Task requirements:
Once the line containing "(674, 472) = (526, 545): turquoise" is reached, copy it and every line after it exactly, to the end of the material, without pictures.

Available records below:

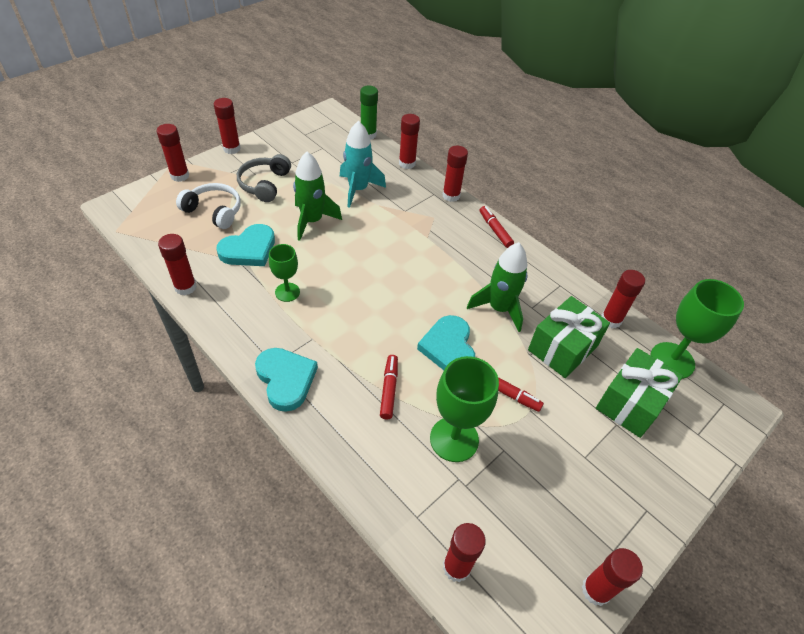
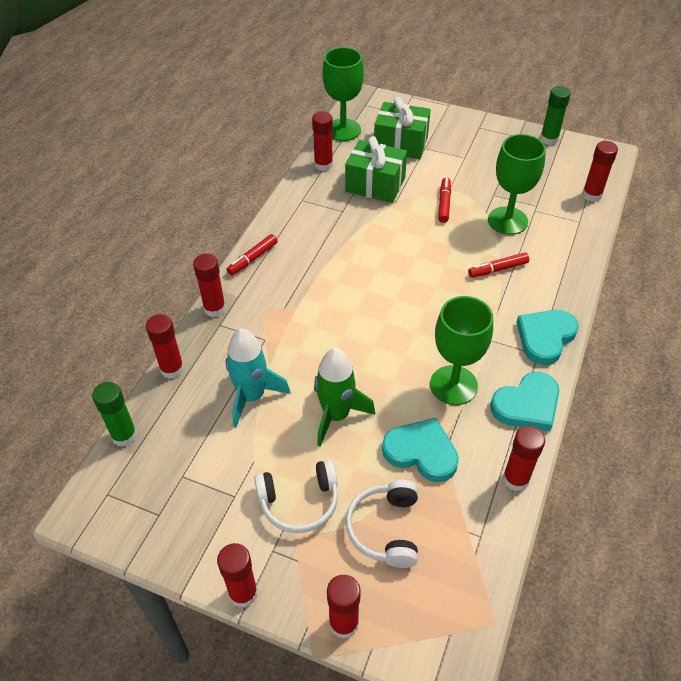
camera: 110 degrees left, 0 degrees up
(264, 184) = (299, 502): grey headphones -> white headphones
(287, 292) = (453, 385): green goblet -> green goblet, size x1.69
(448, 347) = (427, 248): turquoise heart -> turquoise heart (527, 405)
(499, 309) = (359, 229): green rocket -> none
(596, 590) = (549, 139): red glue stick -> green glue stick

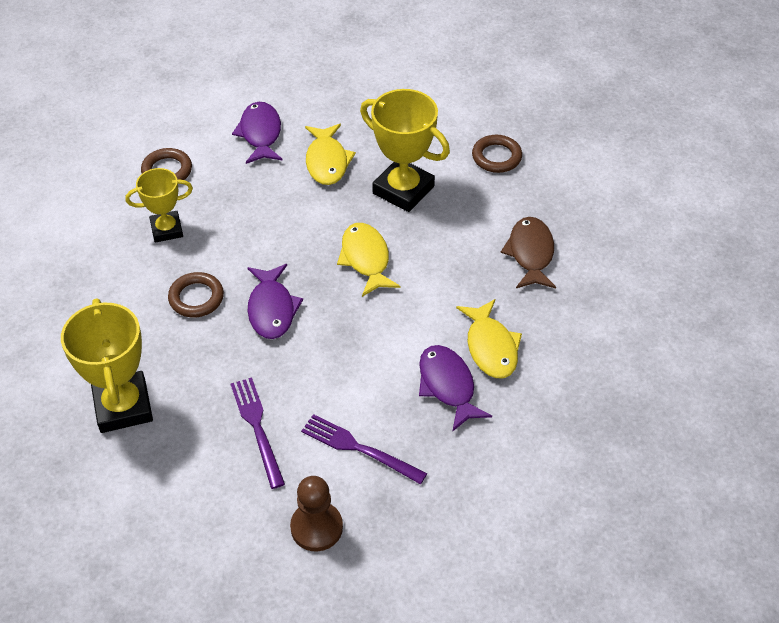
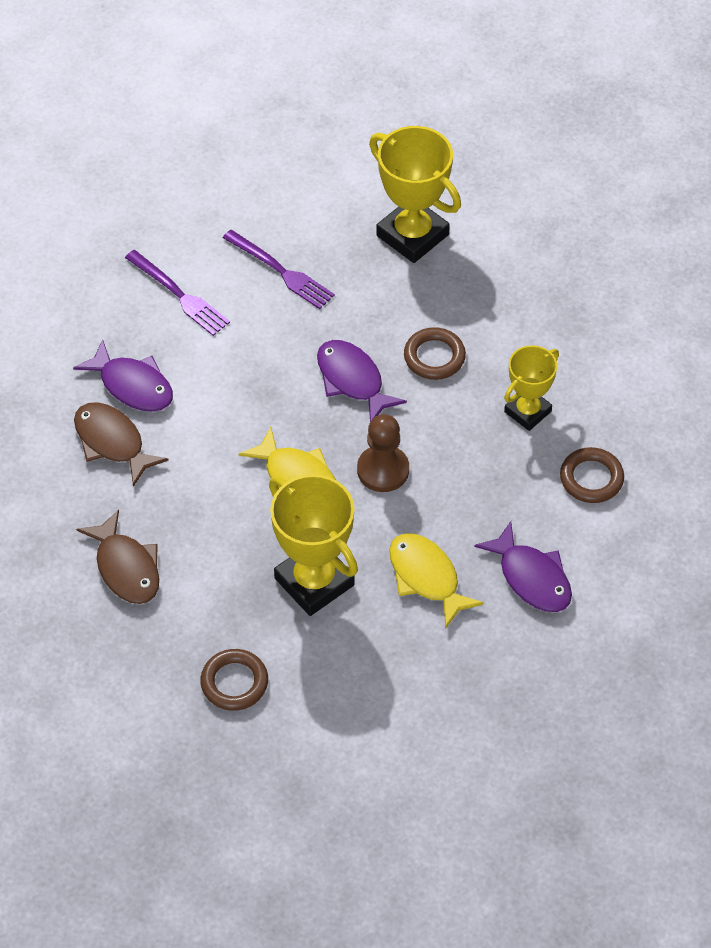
camera: 150 degrees right, 5 degrees up
(316, 527) = (173, 221): brown pawn -> brown pawn (383, 470)
(359, 448) = (179, 295): purple fork -> purple fork turned 45 degrees clockwise
(403, 190) = (314, 582): yellow trophy -> yellow trophy turned 45 degrees clockwise
(490, 347) = (112, 442): yellow fish -> brown fish

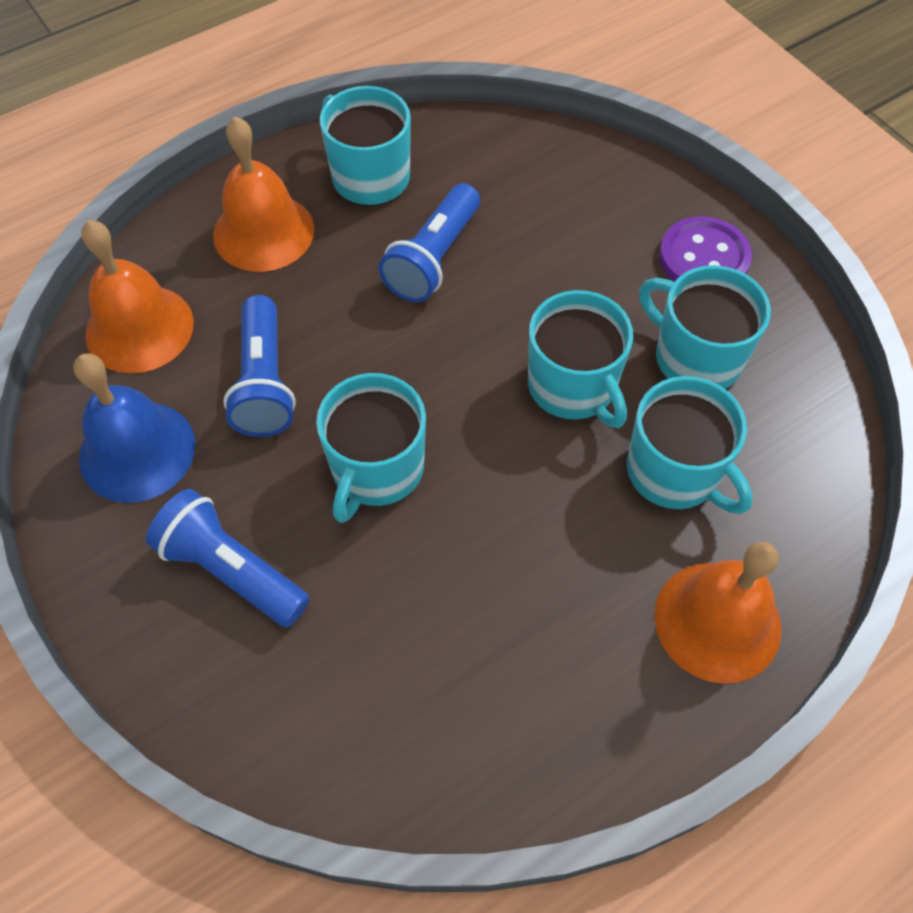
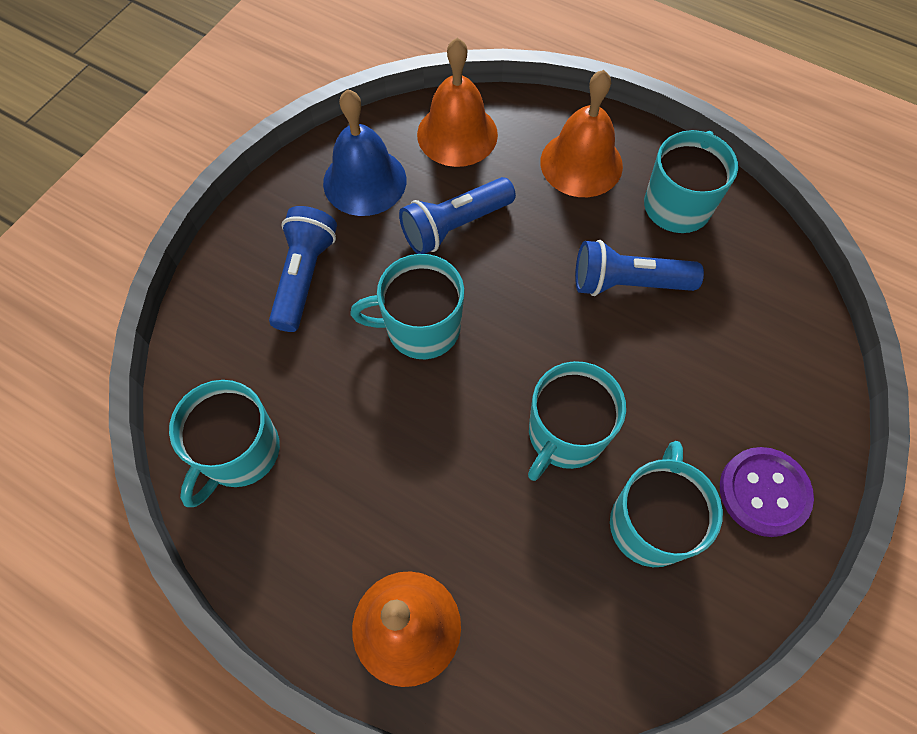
camera: 65 degrees right, 5 degrees up
(674, 472) = (526, 545): turquoise mug -> turquoise mug (239, 452)

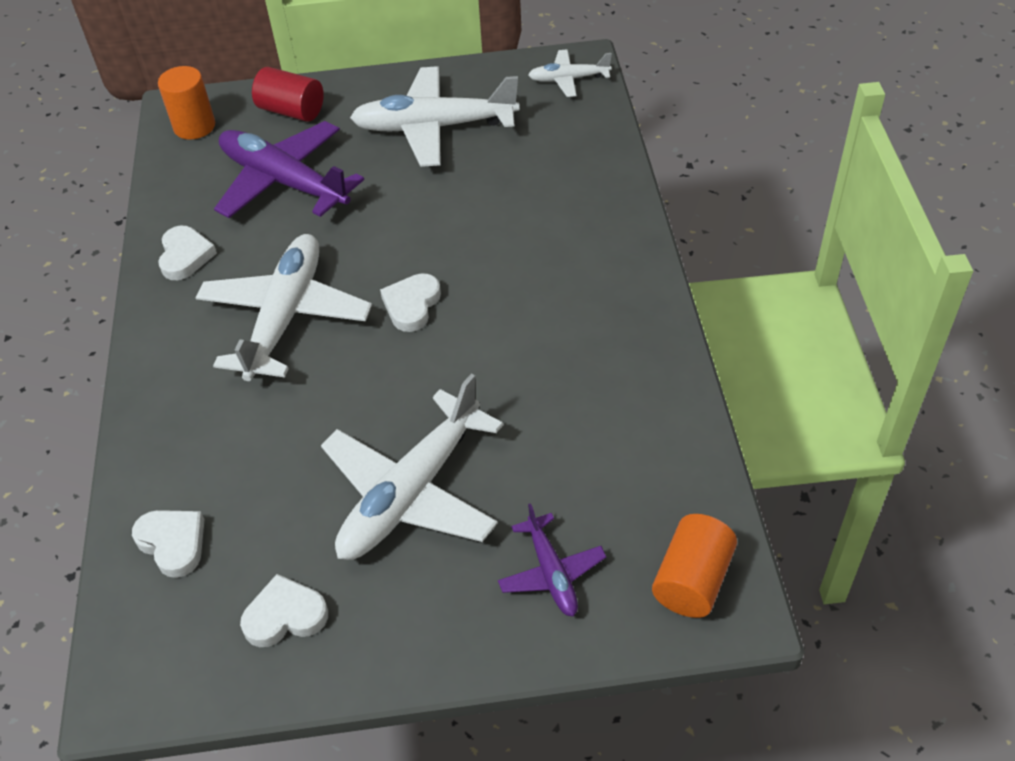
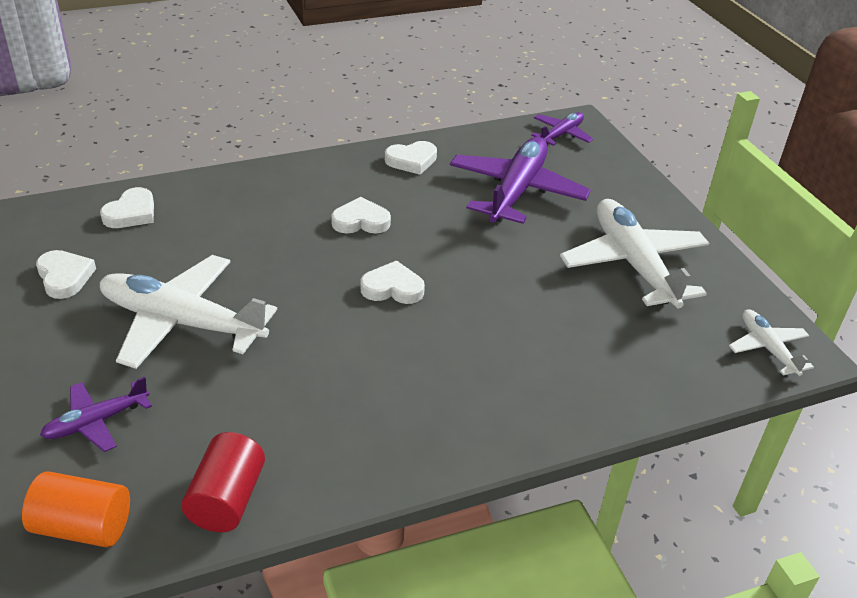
camera: 70 degrees right, 10 degrees down
(194, 126) = (561, 134): orange cylinder -> purple plane
(285, 316) = (361, 221): white plane -> white heart
(292, 111) = (608, 178): red cylinder -> red cylinder (227, 499)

End of Available records.

Written reply:
(674, 472) = (526, 545): turquoise mug -> turquoise mug (239, 452)

camera: 70 degrees right, 10 degrees down
(194, 126) = (561, 134): orange cylinder -> purple plane
(285, 316) = (361, 221): white plane -> white heart
(292, 111) = (608, 178): red cylinder -> red cylinder (227, 499)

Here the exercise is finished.